## [Problem to work on]
Would you repeat each line below exactly, without the pictures?
== Data in this exercise ==
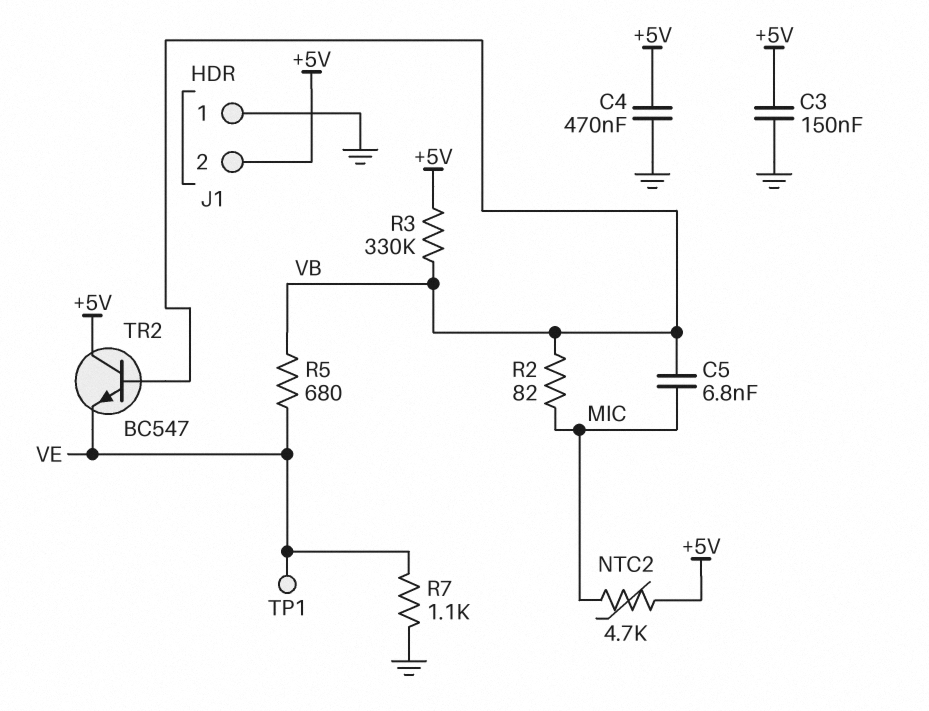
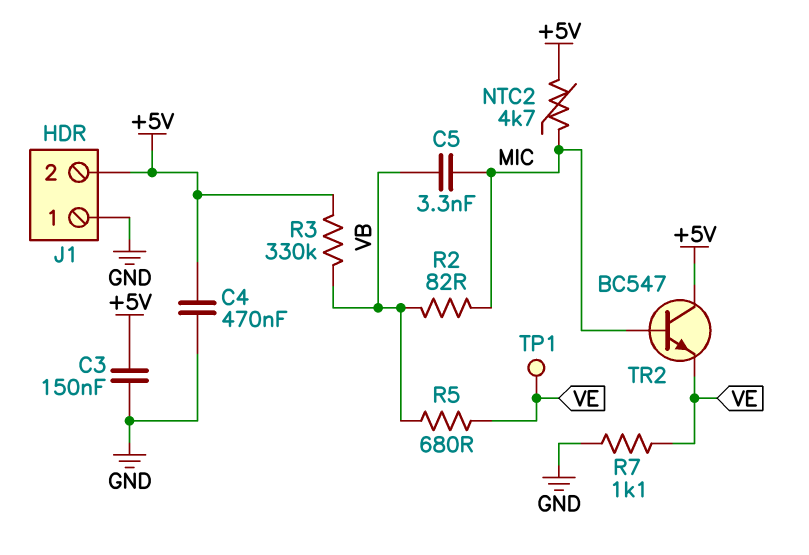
C5: 6.8nF (MIC, VB) -> 3.3nF (MIC, VB)
TR2: NPN BC547 (B VB, C +5V, E VE) -> NPN BC547 (B MIC, C +5V, E VE)

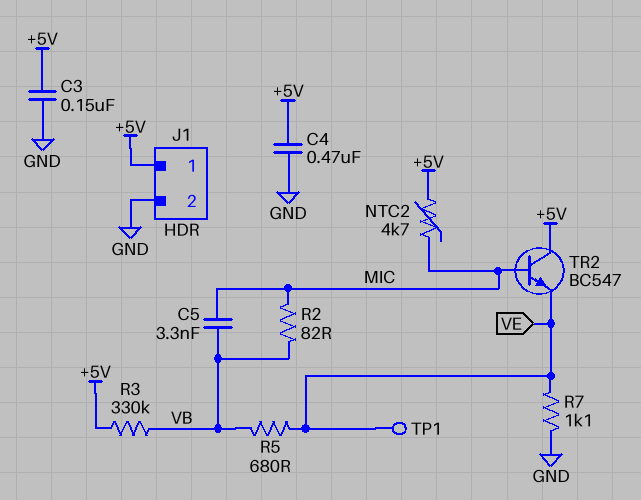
J1 pin 1: GND -> +5V
J1 pin 2: +5V -> GND

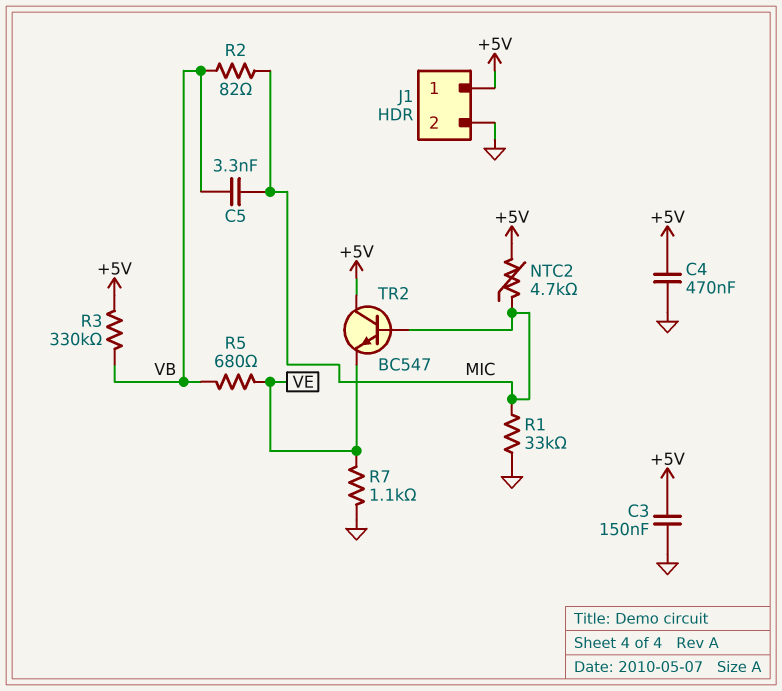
R1: none -> 33k (GND, MIC)
TP1: test point (VE) -> none

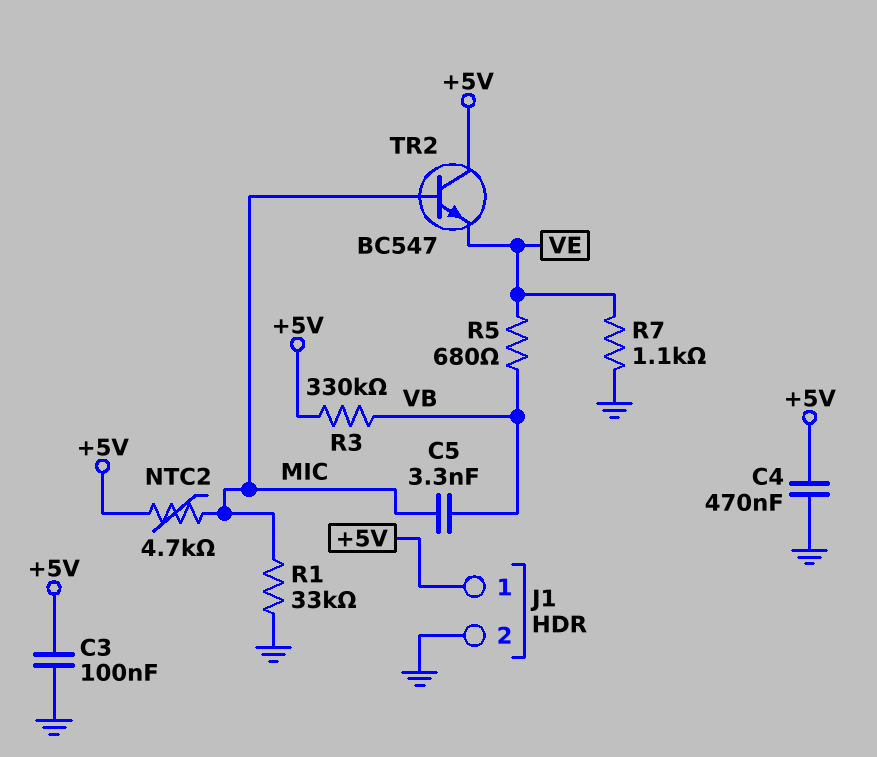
C3: 150nF (+5V, GND) -> 100nF (+5V, GND)
R2: 82 (MIC, VB) -> none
===
## [Finished exercise]
C5: 6.8nF (MIC, VB) -> 3.3nF (MIC, VB)
TR2: NPN BC547 (B VB, C +5V, E VE) -> NPN BC547 (B MIC, C +5V, E VE)

J1 pin 1: GND -> +5V
J1 pin 2: +5V -> GND

R1: none -> 33k (GND, MIC)
TP1: test point (VE) -> none

C3: 150nF (+5V, GND) -> 100nF (+5V, GND)
R2: 82 (MIC, VB) -> none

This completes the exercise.